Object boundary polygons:
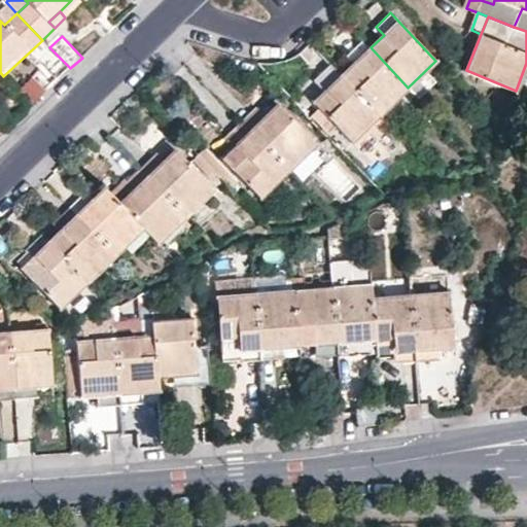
[(348,54),(356,62),(371,47),(362,39),(348,54)]
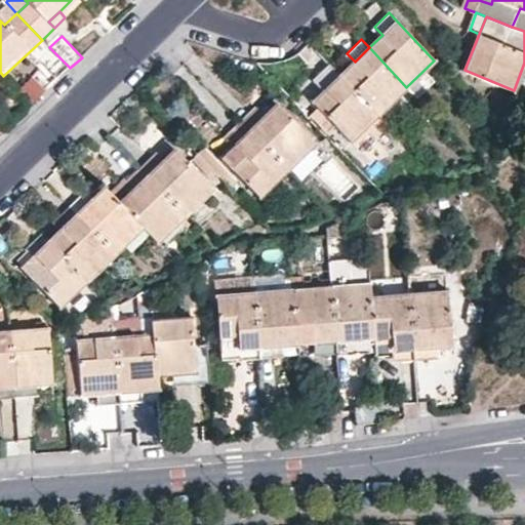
[(56,81),(70,68),(49,47),(37,59),(56,81)]
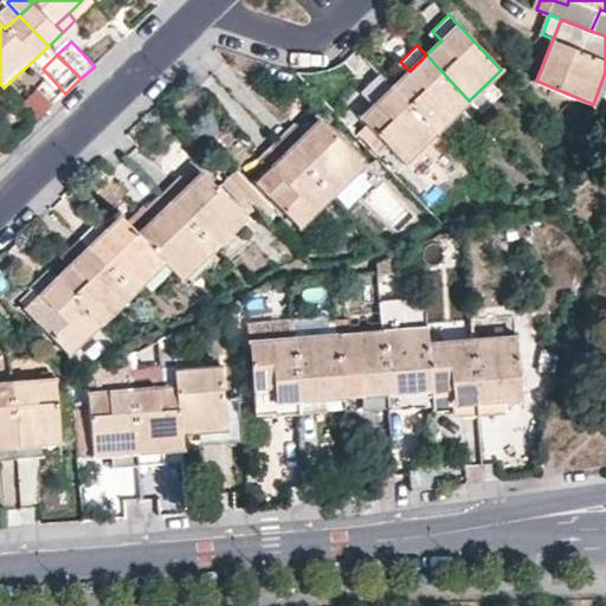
[(437,131),(469,101),(426,55),(410,71),(394,86),(437,131)]
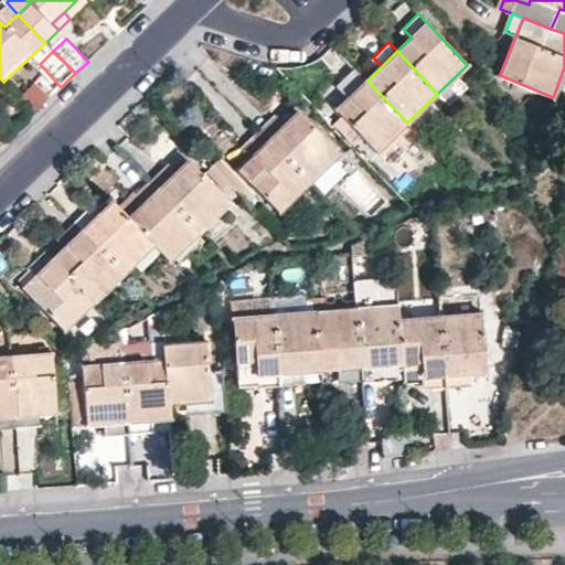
[(379,150),(407,123),(368,81),(359,71),(343,85),(352,95),(338,108),(379,150)]
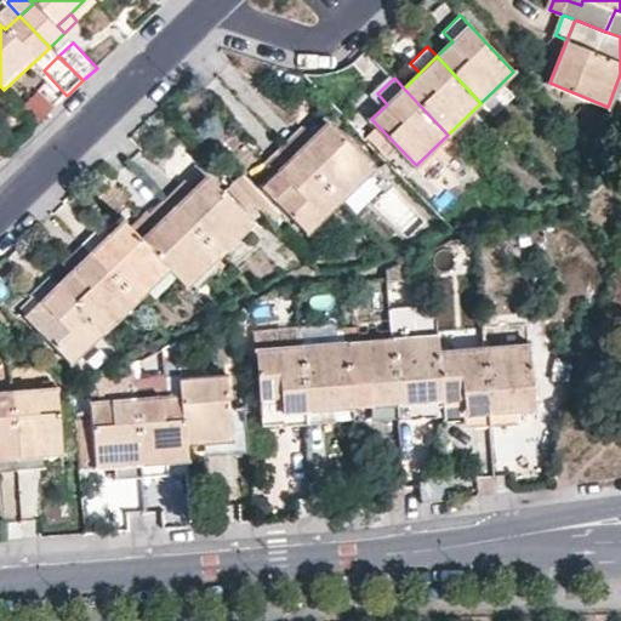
[(38,124),(55,108),(40,93),(23,109),(38,124)]
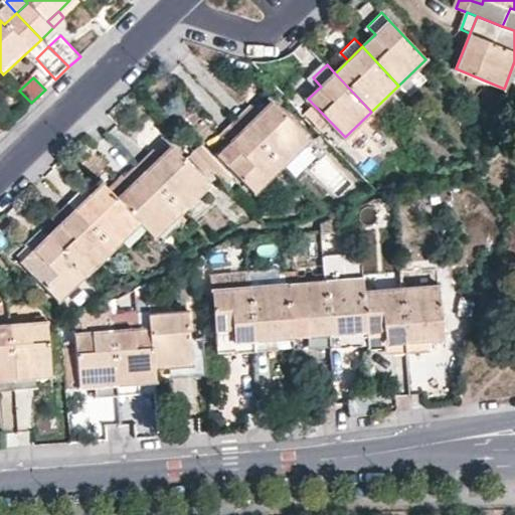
[(262,115),(247,128),(284,166),(311,141),(274,103),(262,115)]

■ WHAT TO WORK ON ■
The answer must be an exact copy of the entries, with the pictures omitted.

■ ANSWER TO THE PROBLEM ■
[(348,54),(356,62),(371,47),(362,39),(348,54)]
[(56,81),(70,68),(49,47),(37,59),(56,81)]
[(437,131),(469,101),(426,55),(410,71),(394,86),(437,131)]
[(379,150),(407,123),(368,81),(359,71),(343,85),(352,95),(338,108),(379,150)]
[(38,124),(55,108),(40,93),(23,109),(38,124)]
[(262,115),(247,128),(284,166),(311,141),(274,103),(262,115)]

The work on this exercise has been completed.